> TASK DETAILS
From the records beneath, determine how many lines contain "degrees" and report only that figure.

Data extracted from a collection
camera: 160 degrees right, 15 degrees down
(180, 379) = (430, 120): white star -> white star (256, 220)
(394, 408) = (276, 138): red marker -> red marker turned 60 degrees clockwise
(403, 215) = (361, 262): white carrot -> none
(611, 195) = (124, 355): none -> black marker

> EXERCISE SOLUTION
2